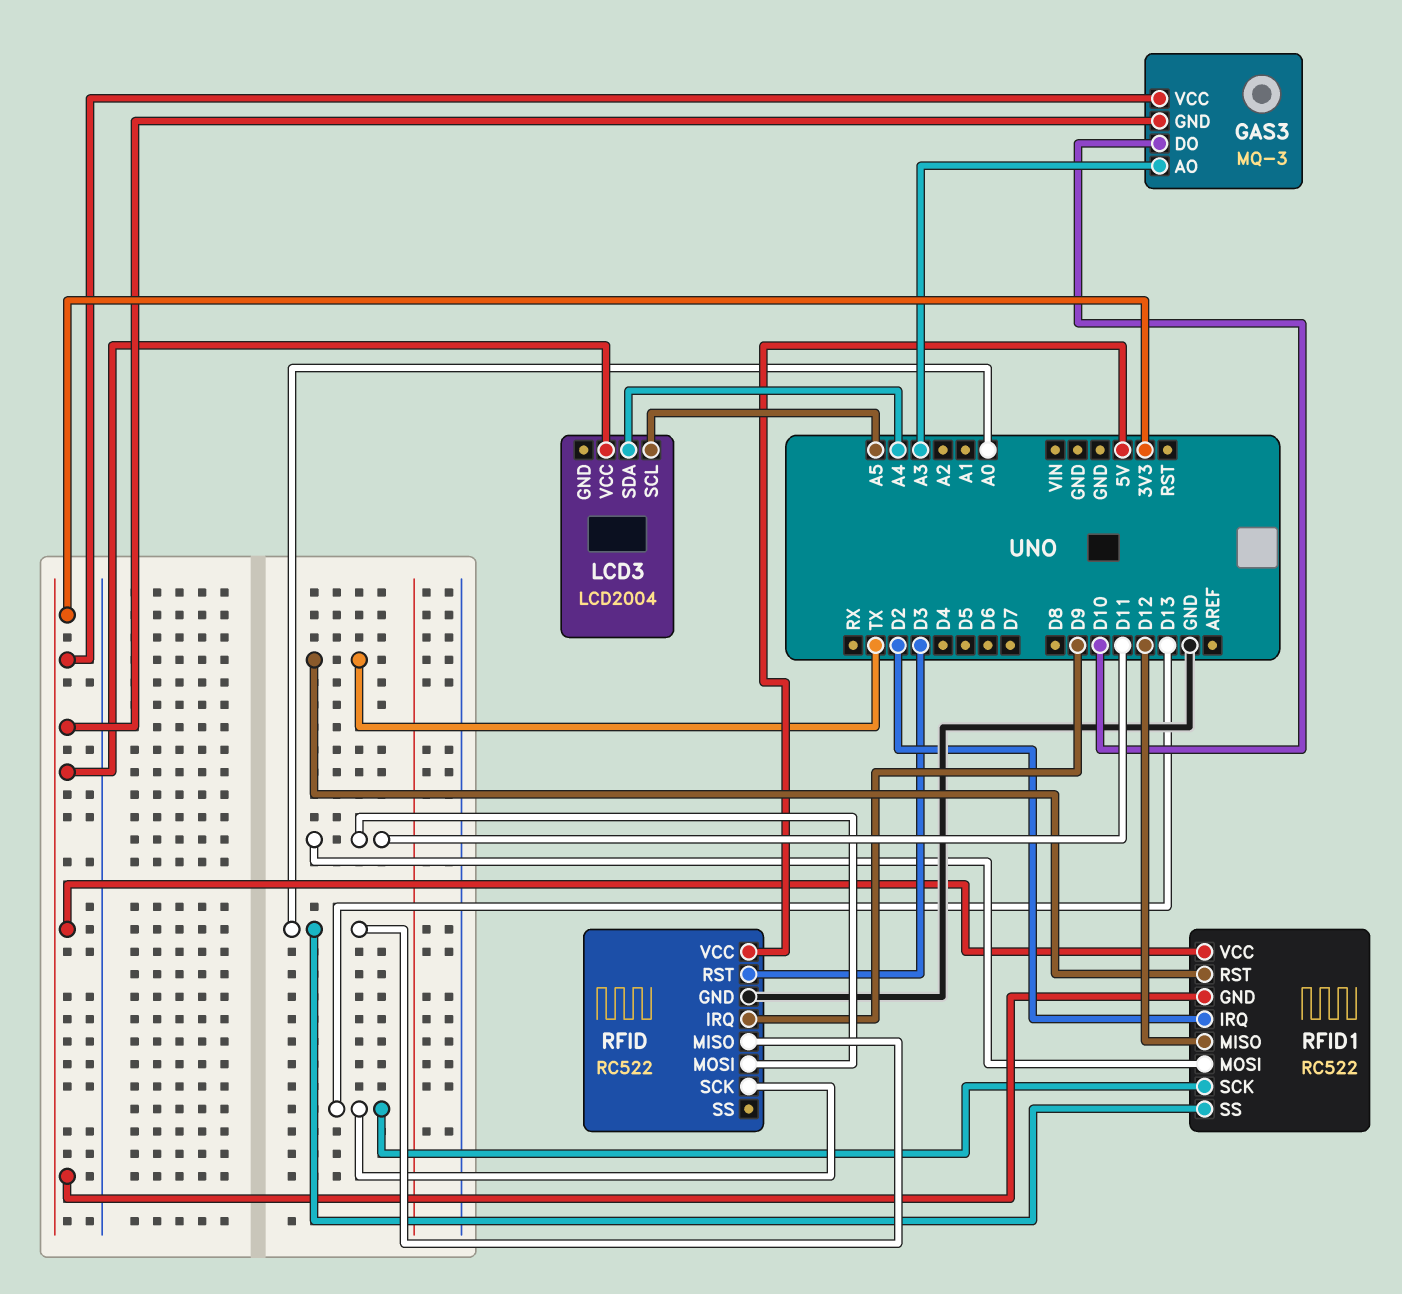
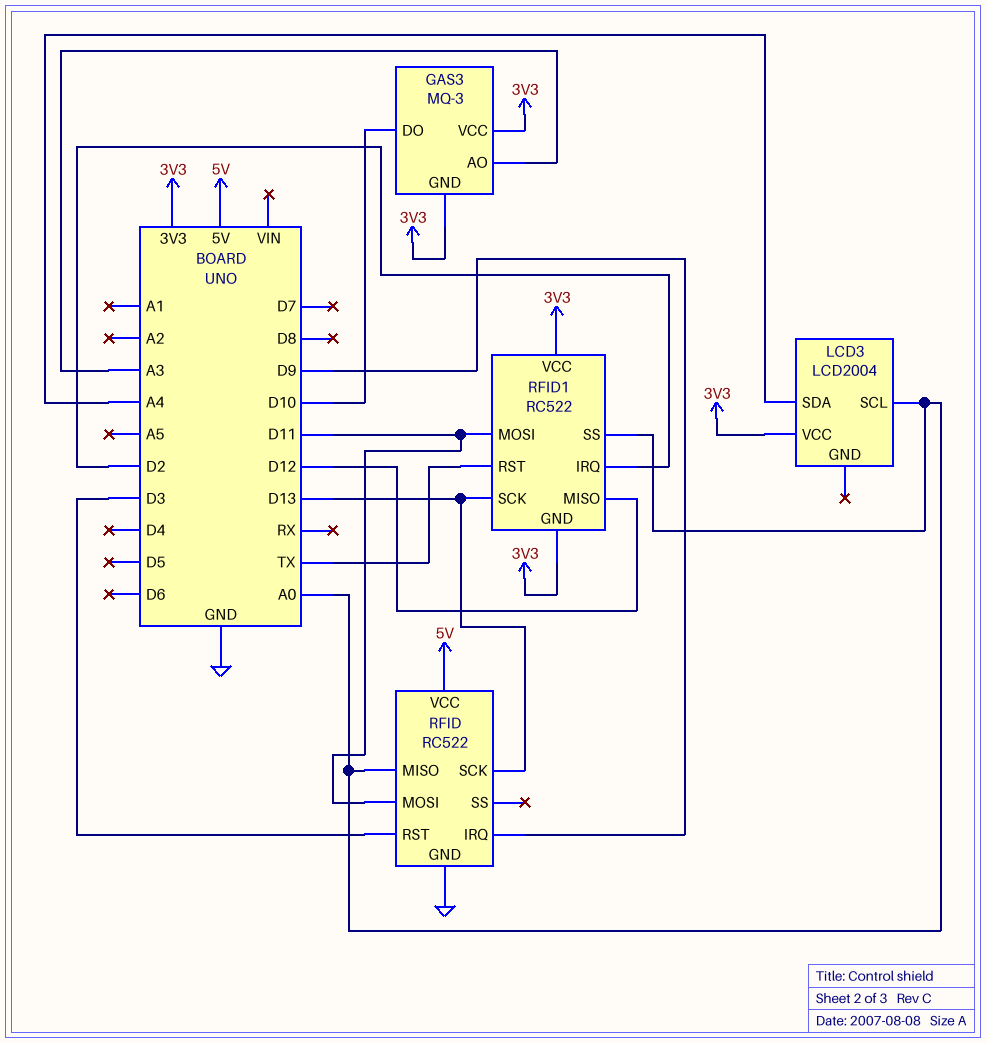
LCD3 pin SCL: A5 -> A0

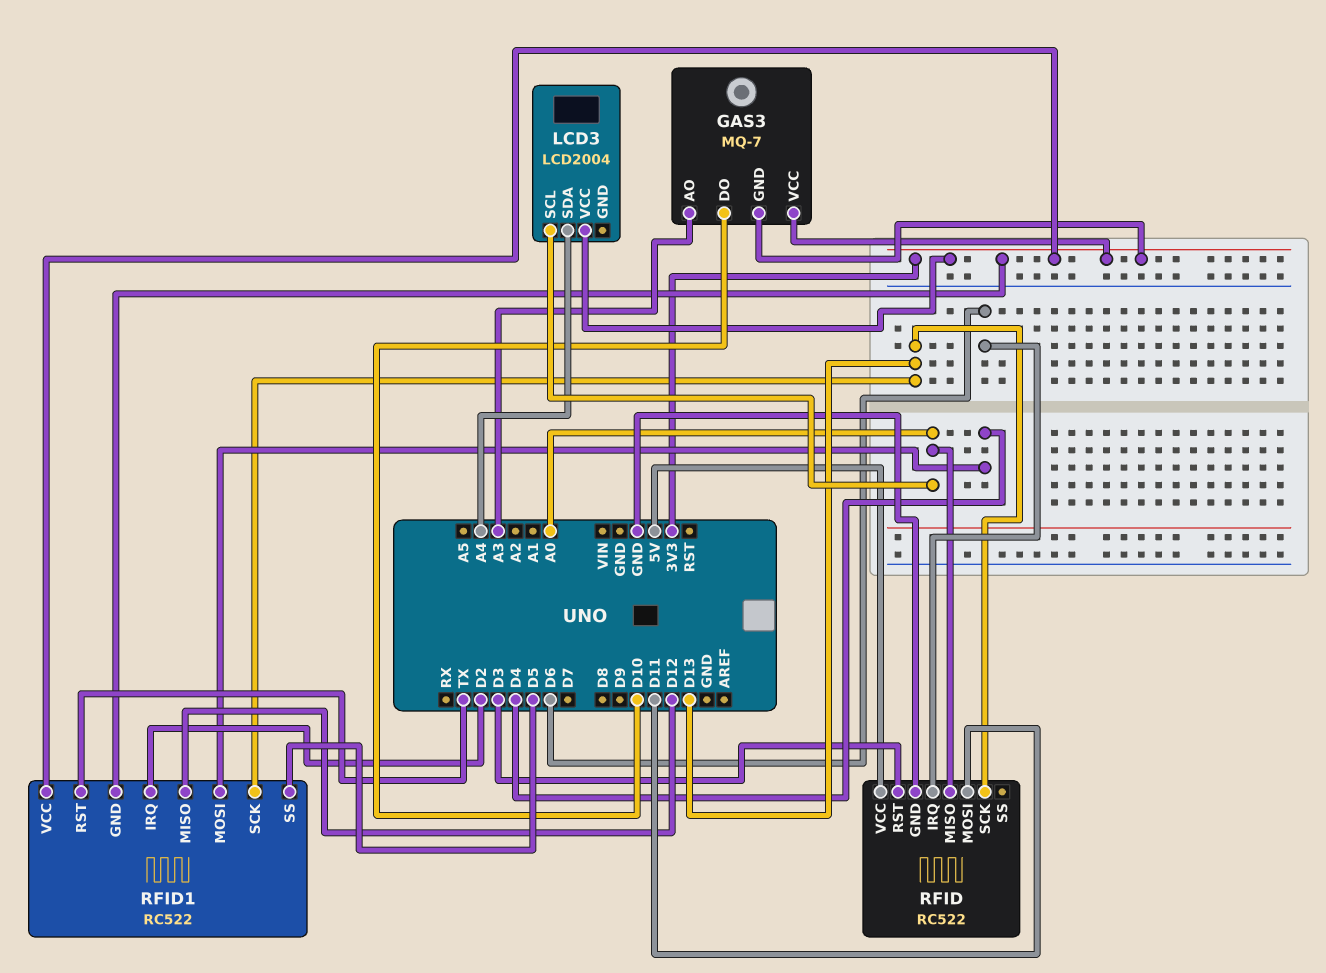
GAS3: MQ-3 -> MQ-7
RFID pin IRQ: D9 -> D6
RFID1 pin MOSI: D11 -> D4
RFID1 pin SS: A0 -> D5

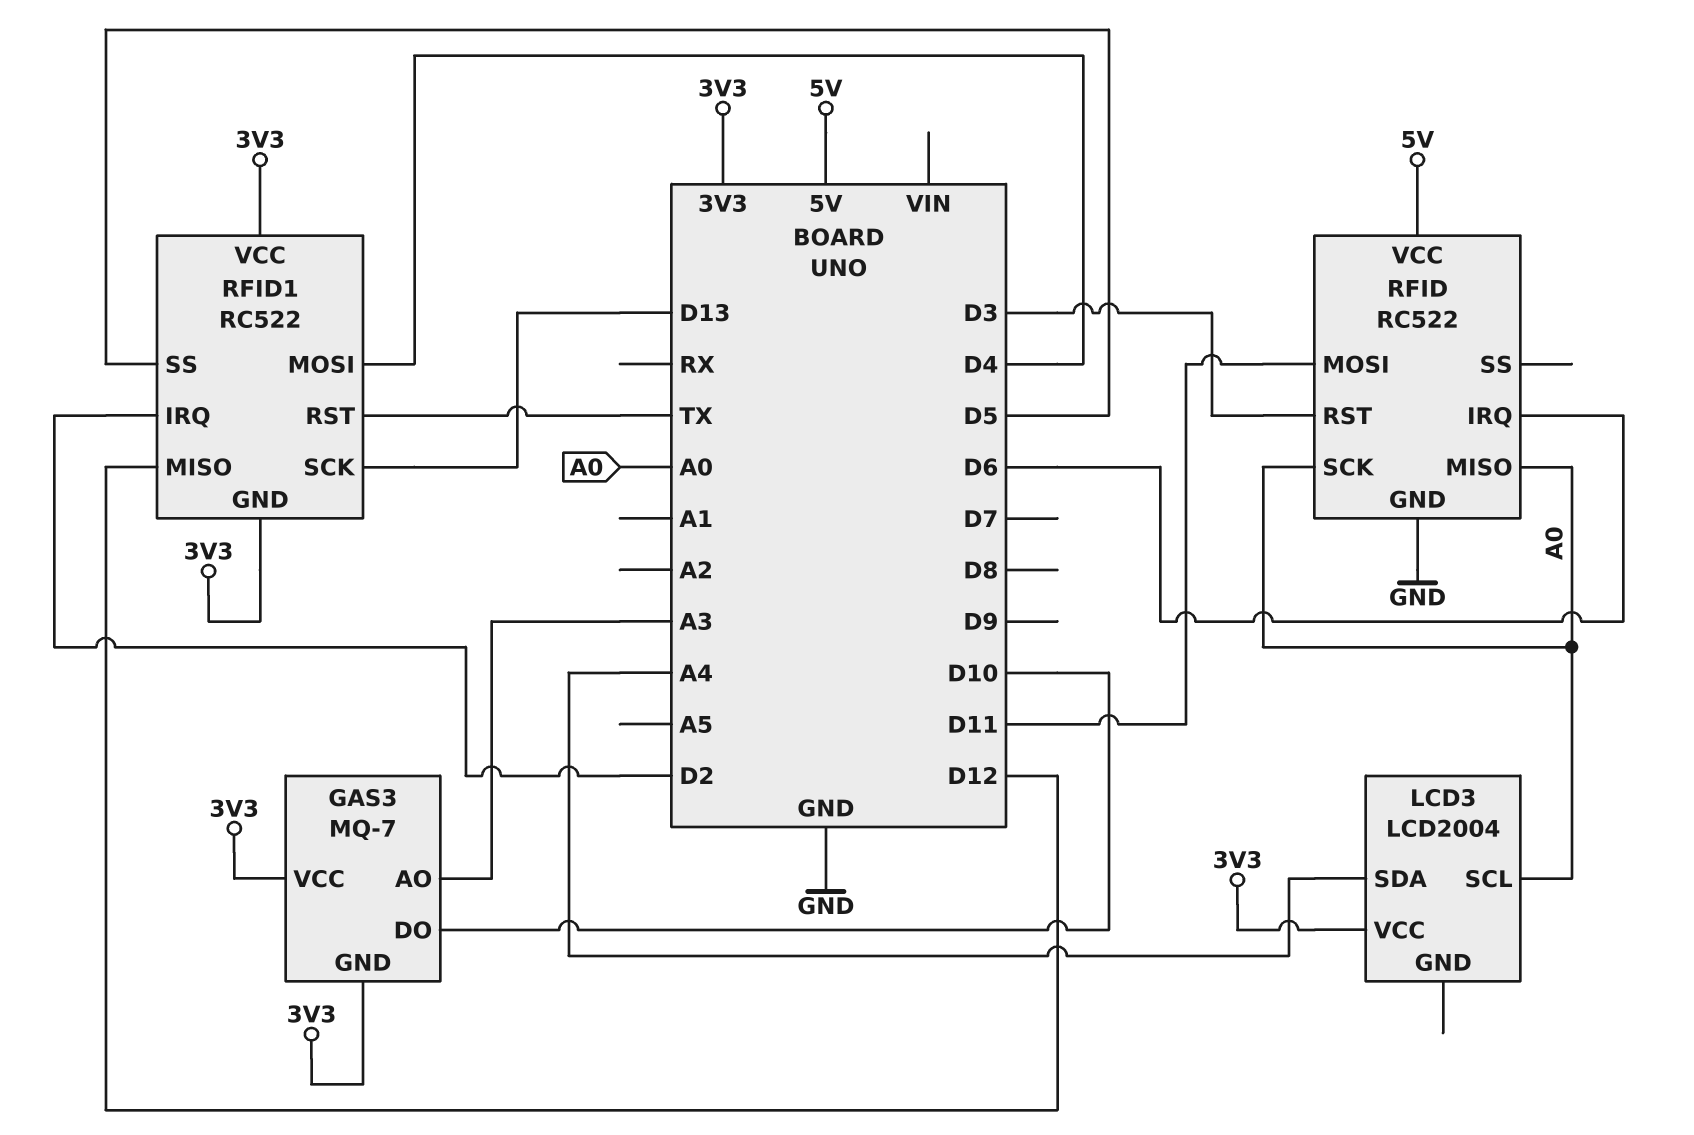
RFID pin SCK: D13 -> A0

________________________

About this exercise: Except for the pictures, give the data again word for word.

Solution for this problem:
LCD3 pin SCL: A5 -> A0

GAS3: MQ-3 -> MQ-7
RFID pin IRQ: D9 -> D6
RFID1 pin MOSI: D11 -> D4
RFID1 pin SS: A0 -> D5

RFID pin SCK: D13 -> A0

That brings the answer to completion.